• **What is expected**
Give the number of lines below that contain the word "none", and nothing else.

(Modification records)
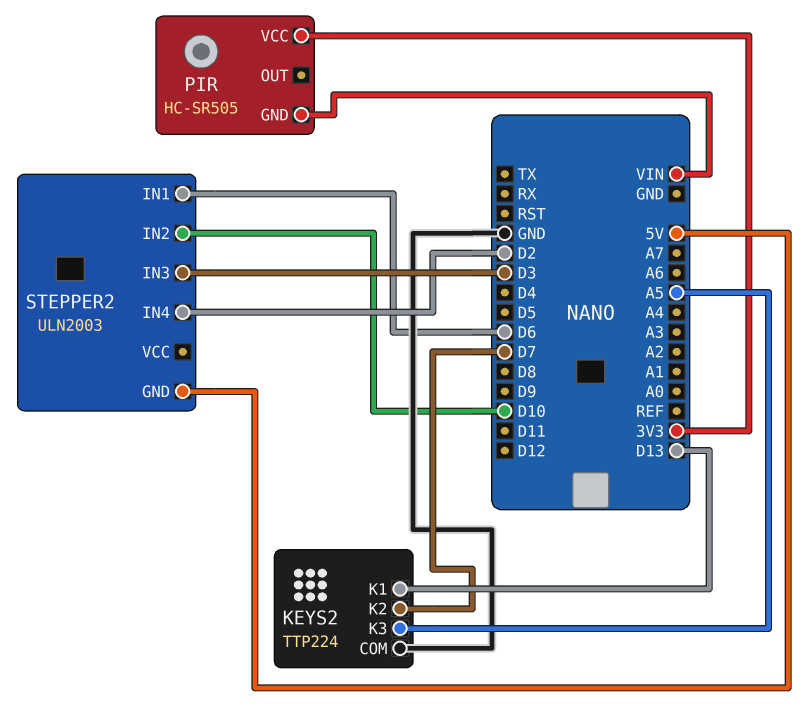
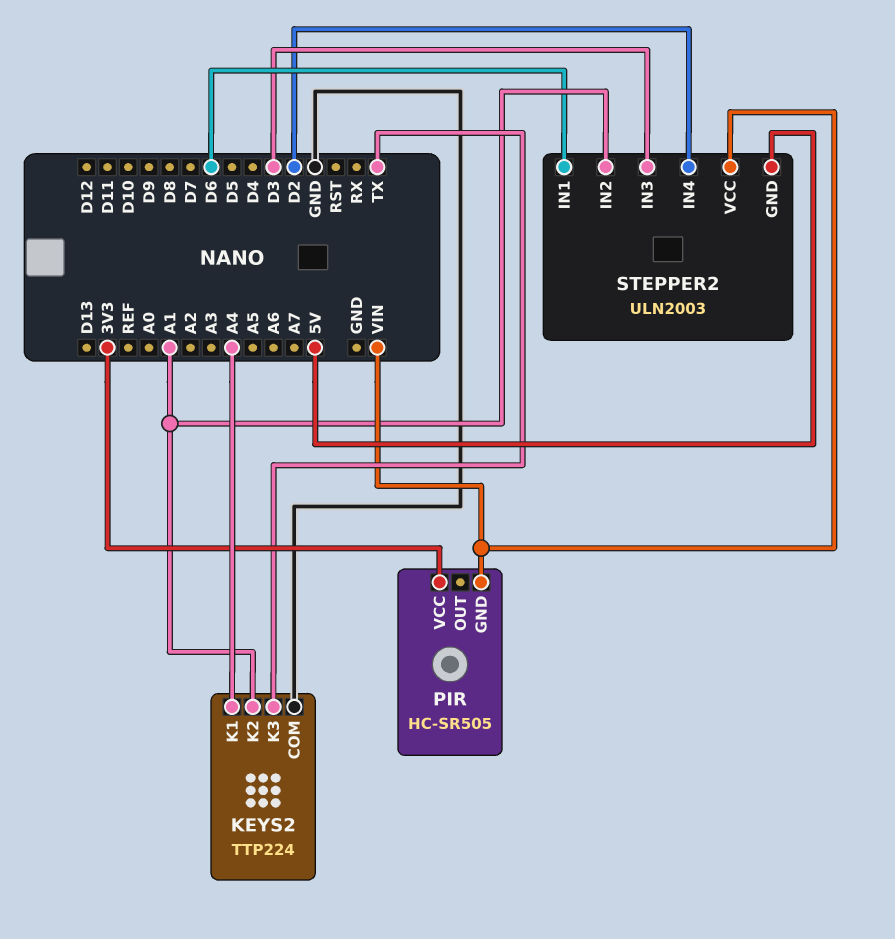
KEYS2 pin K1: D13 -> A4
KEYS2 pin K2: D7 -> A1
KEYS2 pin K3: A5 -> TX
STEPPER2 pin IN2: D10 -> A1
STEPPER2 pin VCC: none -> VIN

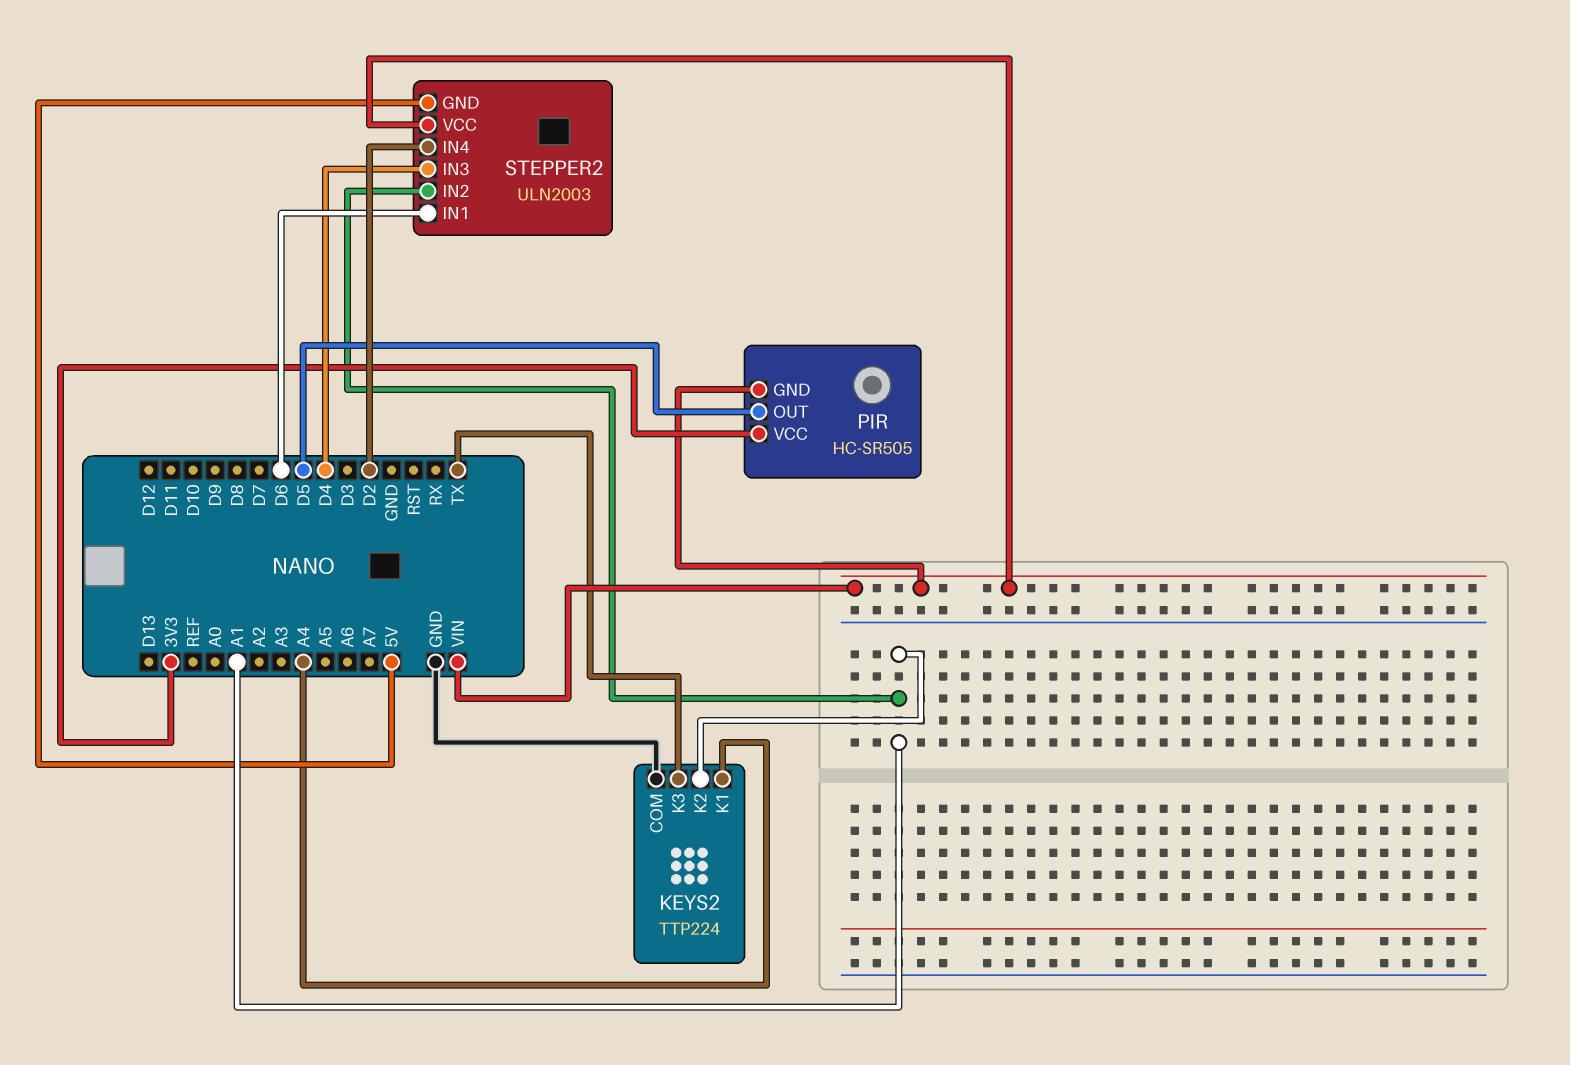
PIR pin OUT: none -> D5
STEPPER2 pin IN3: D3 -> D4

• **Completed exercise**
2